* What the exercise asks:
Go through the data and copy each line where the word "MCLR" shows up.

* Record set:
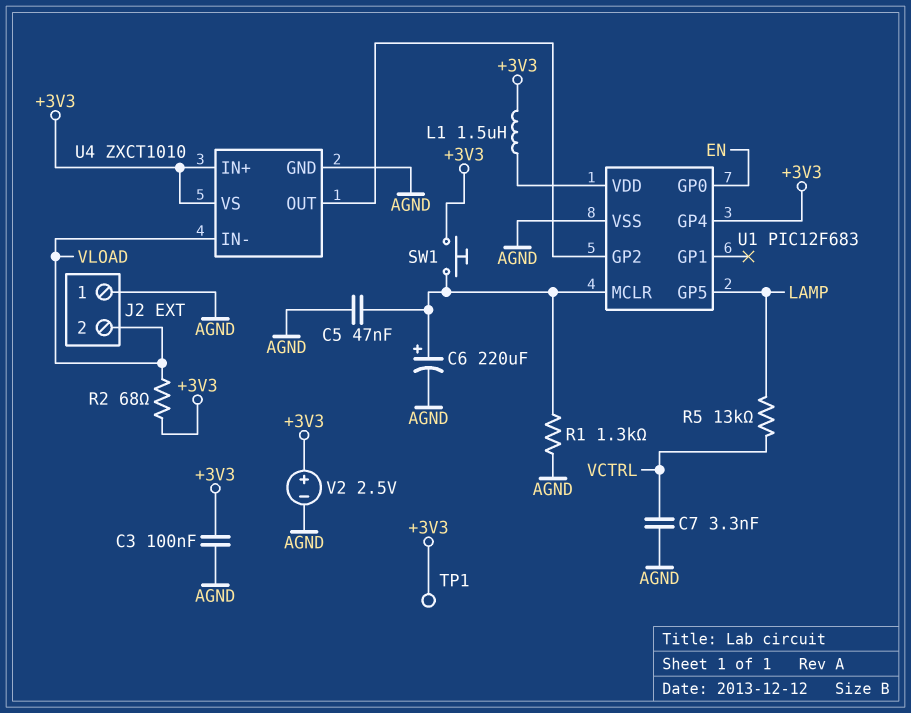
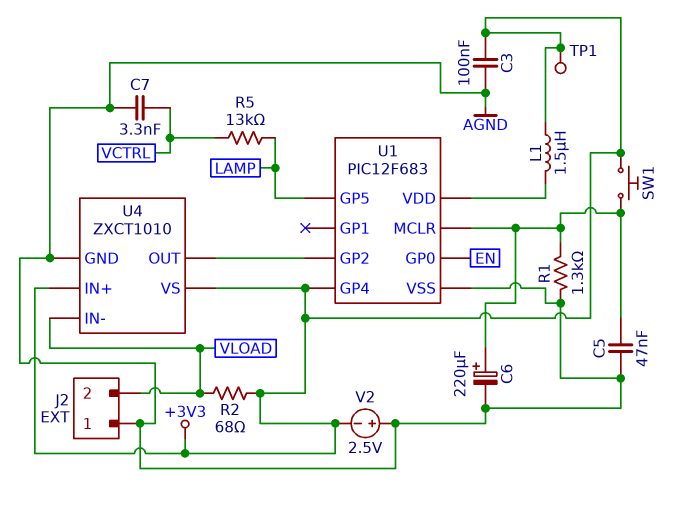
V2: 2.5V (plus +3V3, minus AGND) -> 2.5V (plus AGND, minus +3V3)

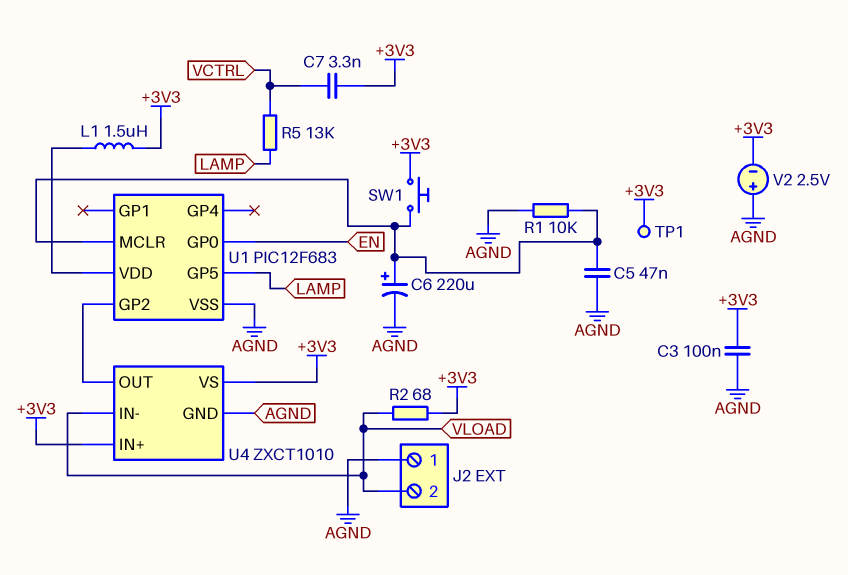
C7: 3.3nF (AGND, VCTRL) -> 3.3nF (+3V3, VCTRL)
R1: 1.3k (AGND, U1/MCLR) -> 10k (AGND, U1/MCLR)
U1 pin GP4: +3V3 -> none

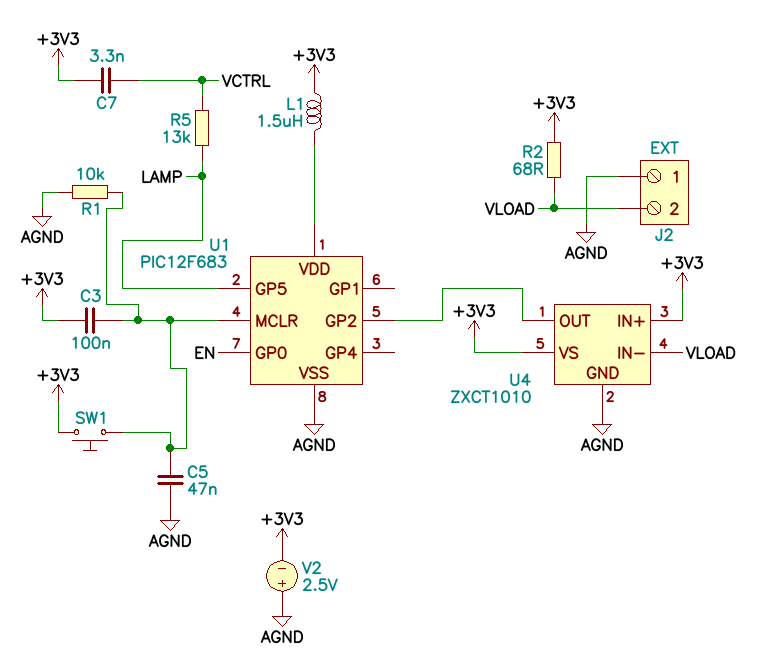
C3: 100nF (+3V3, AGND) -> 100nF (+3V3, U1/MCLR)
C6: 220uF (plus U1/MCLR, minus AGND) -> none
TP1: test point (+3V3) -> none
* * *
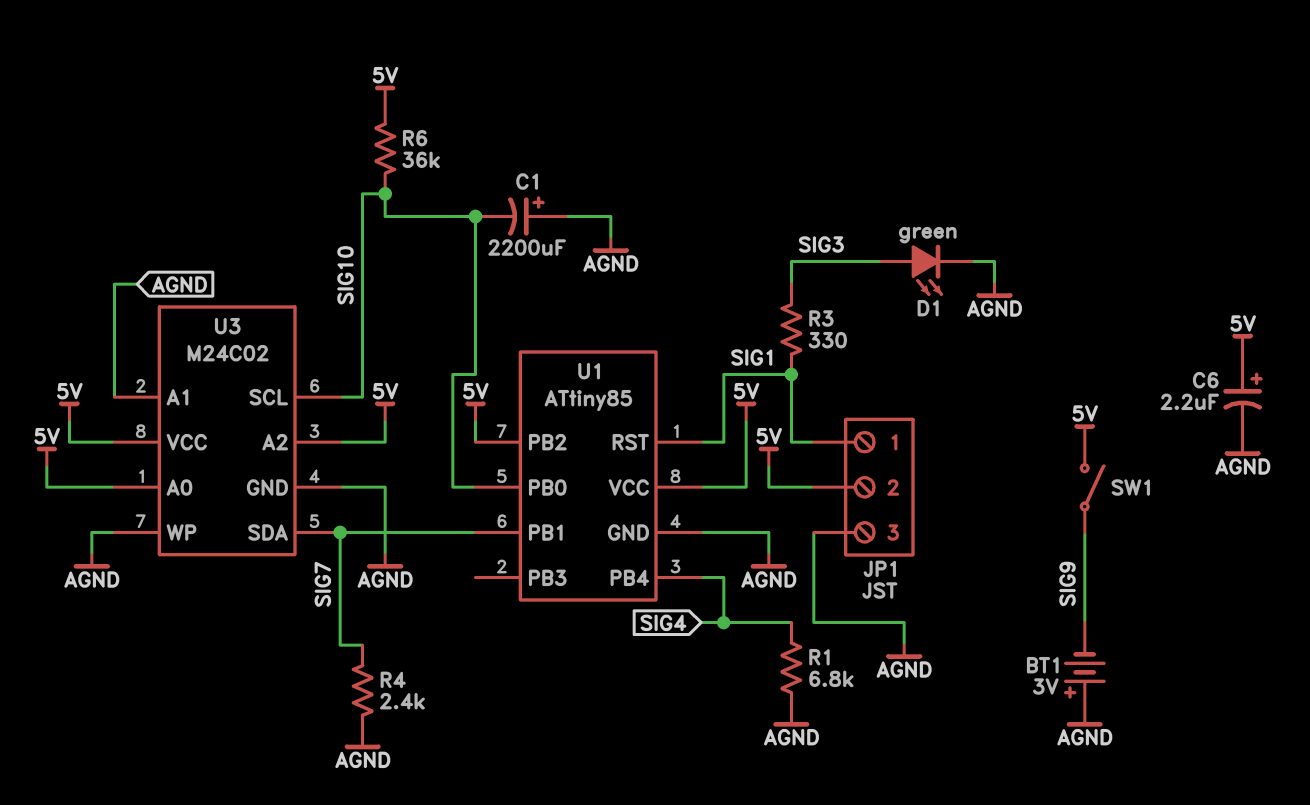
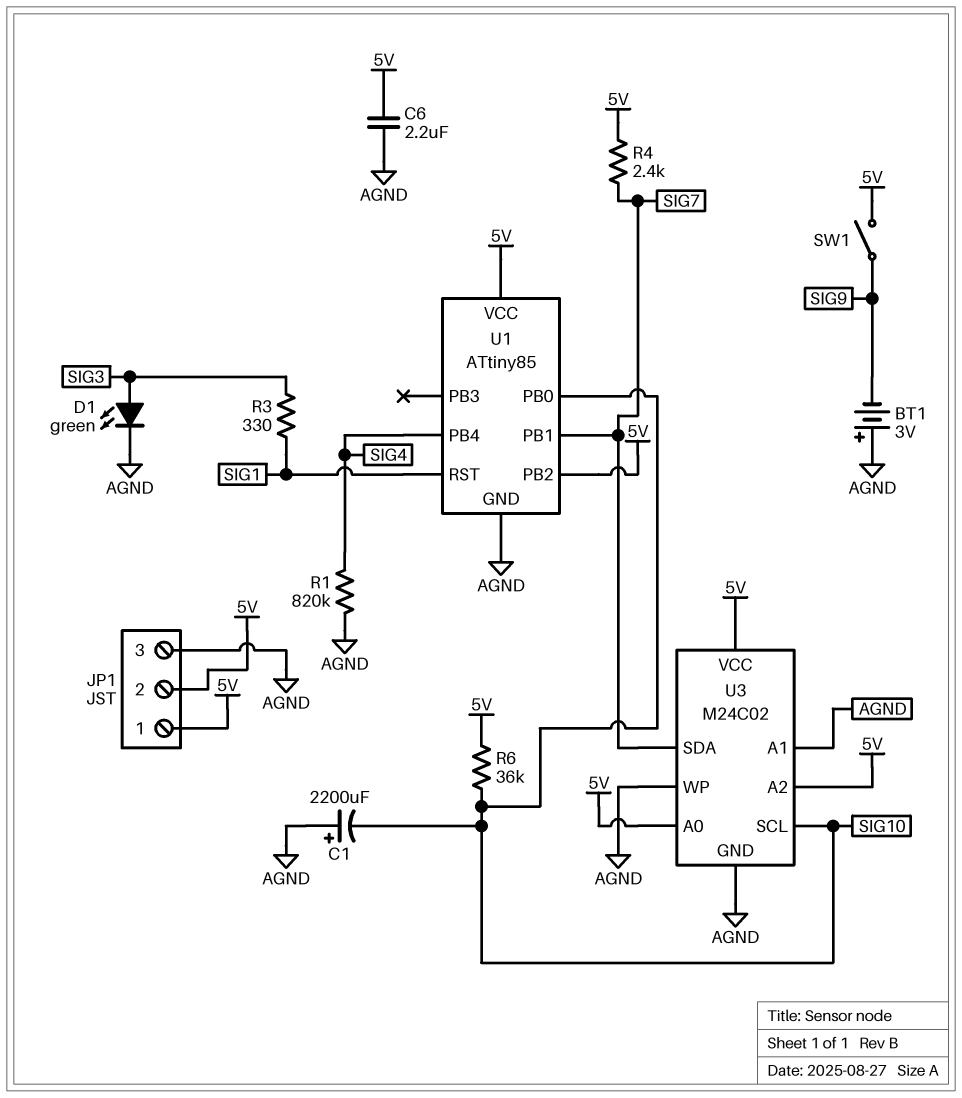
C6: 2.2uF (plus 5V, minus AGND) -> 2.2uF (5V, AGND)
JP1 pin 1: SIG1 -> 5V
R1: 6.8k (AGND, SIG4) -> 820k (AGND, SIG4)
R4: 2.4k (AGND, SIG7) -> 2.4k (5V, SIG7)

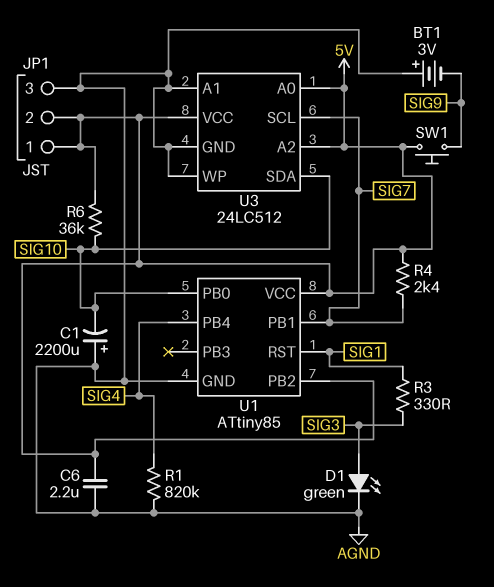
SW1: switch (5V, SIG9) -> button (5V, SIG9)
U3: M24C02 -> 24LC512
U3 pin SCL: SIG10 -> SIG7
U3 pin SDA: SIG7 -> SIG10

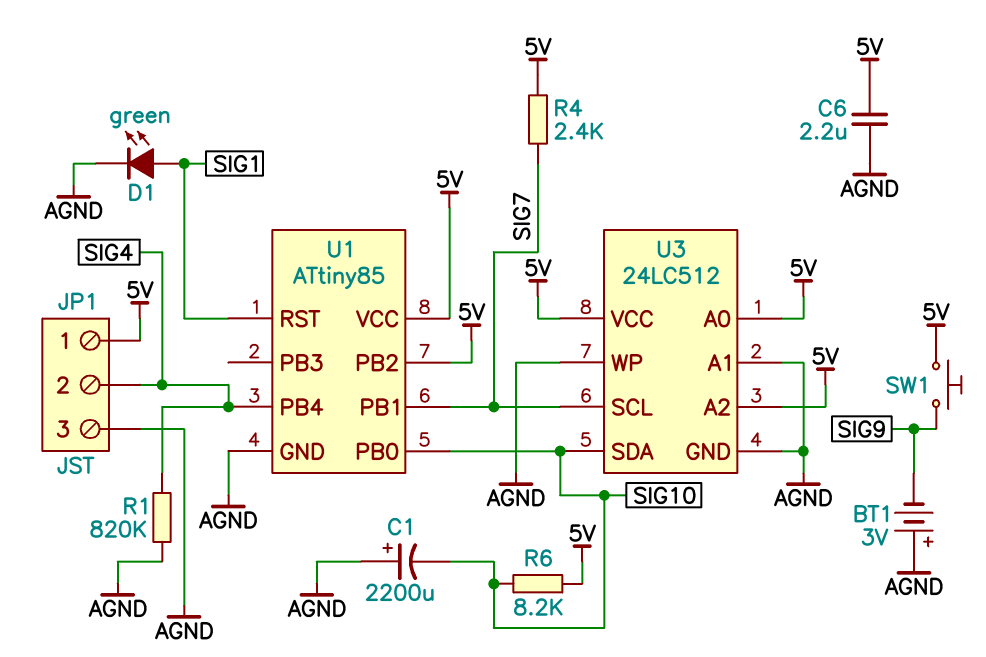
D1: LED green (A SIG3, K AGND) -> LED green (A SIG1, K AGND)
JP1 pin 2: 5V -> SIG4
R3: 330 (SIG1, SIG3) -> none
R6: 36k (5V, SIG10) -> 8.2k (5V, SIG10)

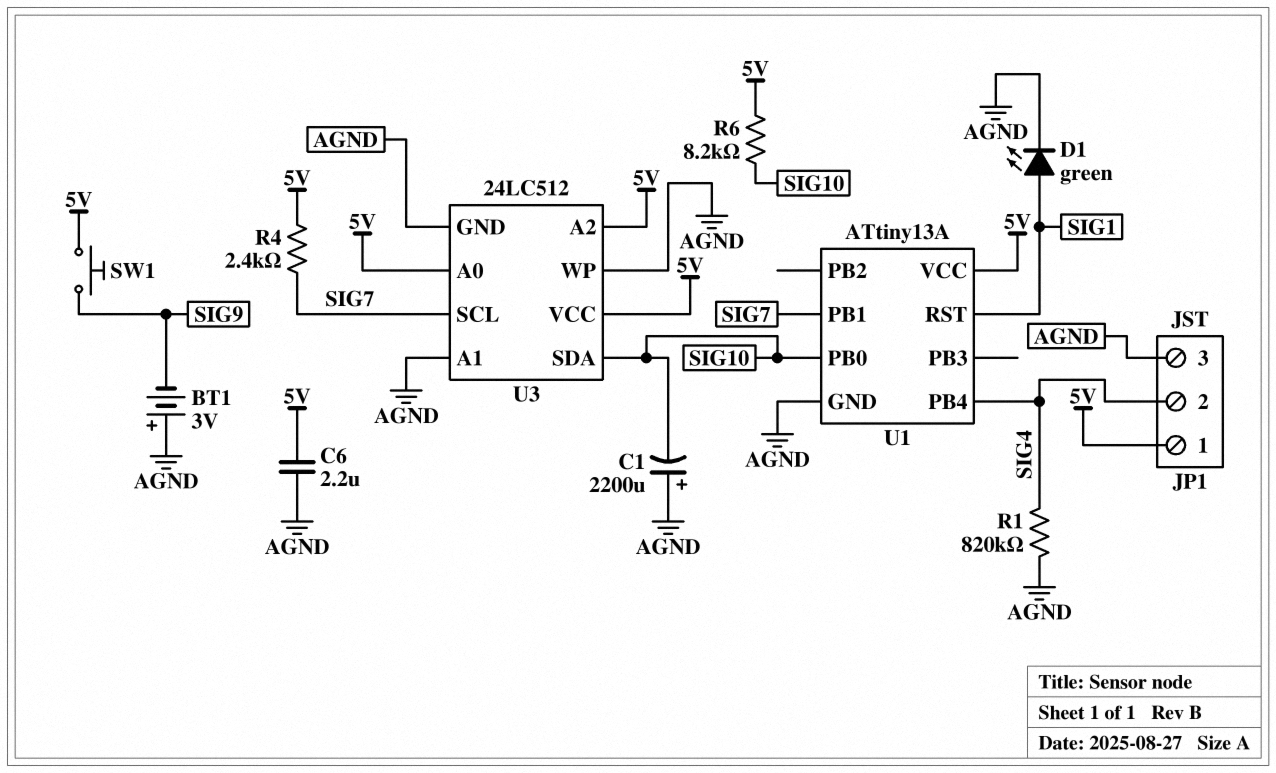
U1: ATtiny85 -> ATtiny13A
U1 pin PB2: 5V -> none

* Solution to this task:
R1: 1.3k (AGND, U1/MCLR) -> 10k (AGND, U1/MCLR)
C3: 100nF (+3V3, AGND) -> 100nF (+3V3, U1/MCLR)
C6: 220uF (plus U1/MCLR, minus AGND) -> none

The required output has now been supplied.